● DESCRIPTION OF THE TASK: Repeat the data below exactly, dropping any pictures it holds.
--- RECORDS SHOWN ---
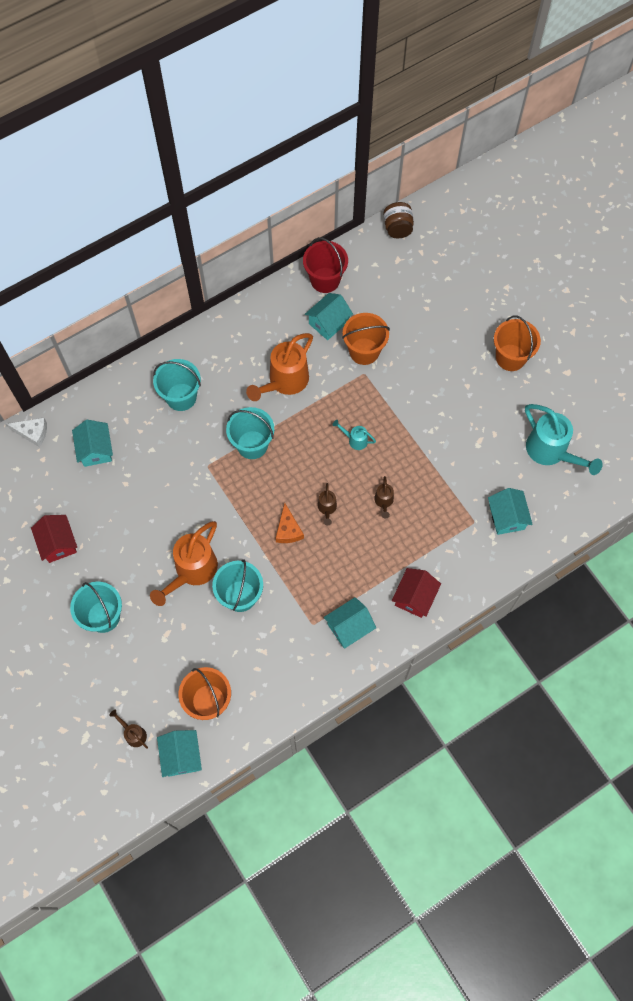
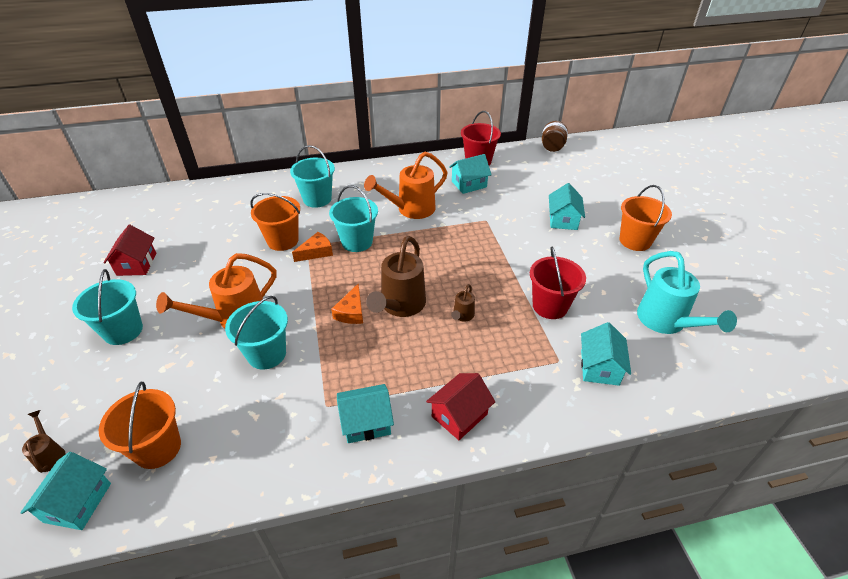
camera: 20 degrees right, 25 degrees down
(32, 433) = (184, 192): white cheese -> none
(95, 450) = (223, 213): turquoise house -> turquoise house (563, 220)
(220, 471) = (316, 252): none -> orange cheese
(327, 508) = (400, 305): brown watering can -> brown watering can, size x2.14
(355, 440) = (455, 262): turquoise watering can -> none
(364, 351) = (492, 207): orange bucket -> orange bucket (283, 240)
(453, 466) = (550, 306): none -> red bucket

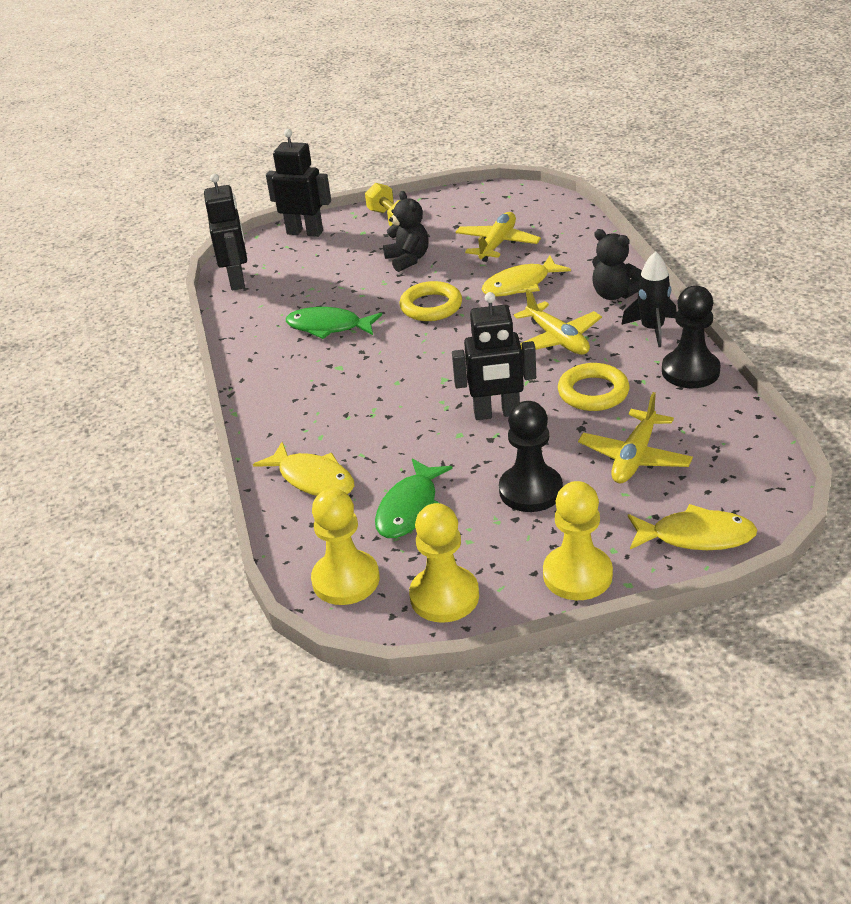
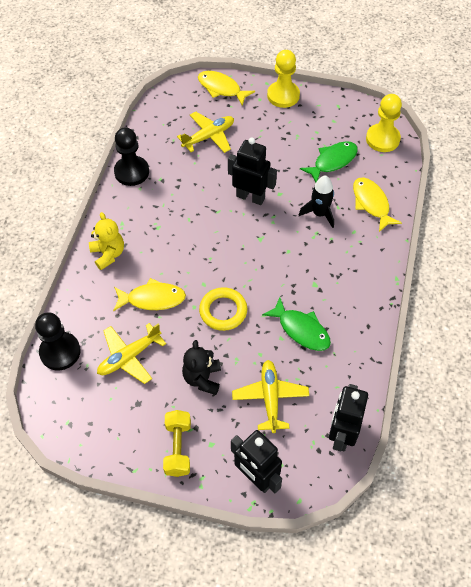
camera: 155 degrees left, 20 degrees up
(444, 596) = (344, 112): yellow pawn -> none
(530, 490) = (270, 143): black pawn -> black pawn (60, 352)
(557, 339) = (174, 234): yellow plane -> yellow plane (270, 398)
(593, 392) = (191, 185): yellow ring -> none
(614, 294) = (108, 254): black teddy bear -> yellow teddy bear
(652, 329) = (118, 212): black rocket -> black rocket (319, 213)

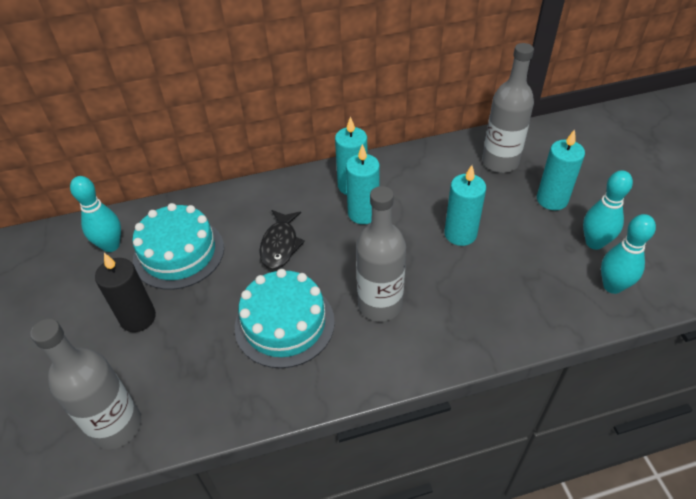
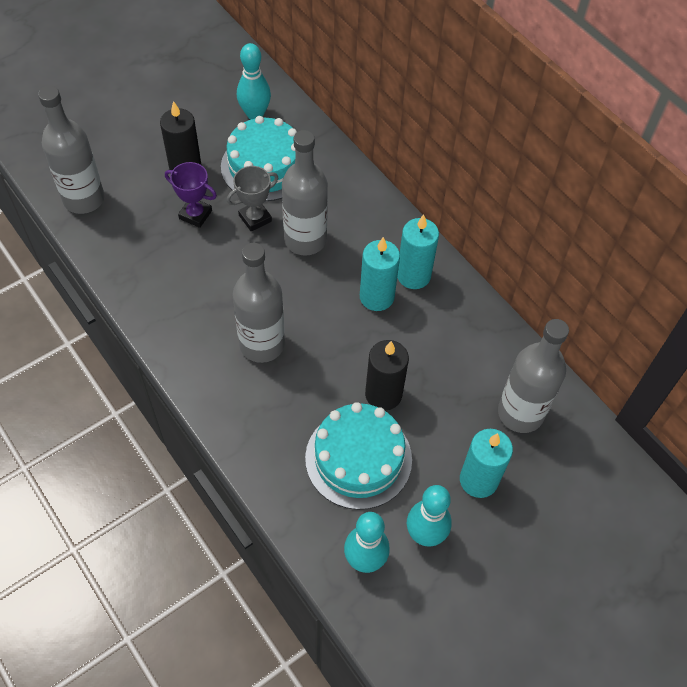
camera: 65 degrees right, 10 degrees up
(202, 322) = (195, 215): none -> purple trophy
(235, 275) = (255, 218): none -> grey trophy
(280, 245) = (305, 240): black fish -> grey bottle
(284, 323) = (214, 275): turquoise cake -> turquoise cake (358, 458)
(460, 234) = (383, 394): turquoise candle -> black candle

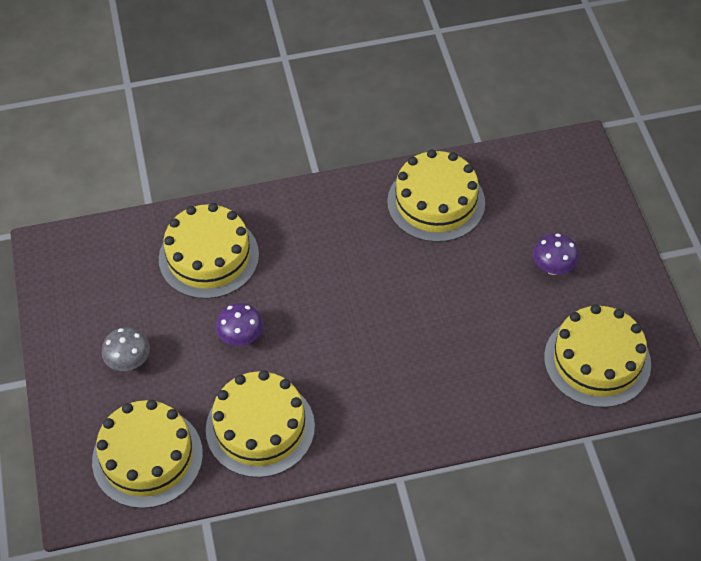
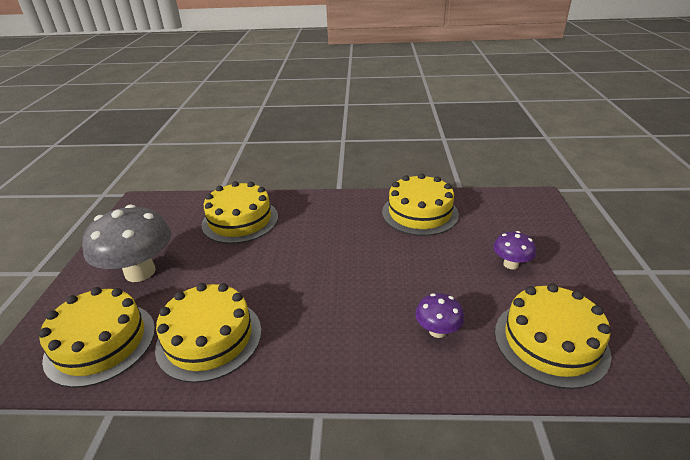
camera: 15 degrees right, 20 degrees down
(129, 362) = (140, 272): grey mushroom -> grey mushroom, size x2.01
(241, 337) = (233, 270): purple mushroom -> purple mushroom (437, 331)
---
● SOLVED PROBLEM:
camera: 20 degrees right, 25 degrees down
(32, 433) = (184, 192): white cheese -> none
(95, 450) = (223, 213): turquoise house -> turquoise house (563, 220)
(220, 471) = (316, 252): none -> orange cheese
(327, 508) = (400, 305): brown watering can -> brown watering can, size x2.14
(355, 440) = (455, 262): turquoise watering can -> none
(364, 351) = (492, 207): orange bucket -> orange bucket (283, 240)
(453, 466) = (550, 306): none -> red bucket

camera: 155 degrees left, 20 degrees up
(444, 596) = (344, 112): yellow pawn -> none
(530, 490) = (270, 143): black pawn -> black pawn (60, 352)
(557, 339) = (174, 234): yellow plane -> yellow plane (270, 398)
(593, 392) = (191, 185): yellow ring -> none
(614, 294) = (108, 254): black teddy bear -> yellow teddy bear
(652, 329) = (118, 212): black rocket -> black rocket (319, 213)

camera: 65 degrees right, 10 degrees up
(202, 322) = (195, 215): none -> purple trophy
(235, 275) = (255, 218): none -> grey trophy
(280, 245) = (305, 240): black fish -> grey bottle
(284, 323) = (214, 275): turquoise cake -> turquoise cake (358, 458)
(460, 234) = (383, 394): turquoise candle -> black candle

camera: 15 degrees right, 20 degrees down
(129, 362) = (140, 272): grey mushroom -> grey mushroom, size x2.01
(241, 337) = (233, 270): purple mushroom -> purple mushroom (437, 331)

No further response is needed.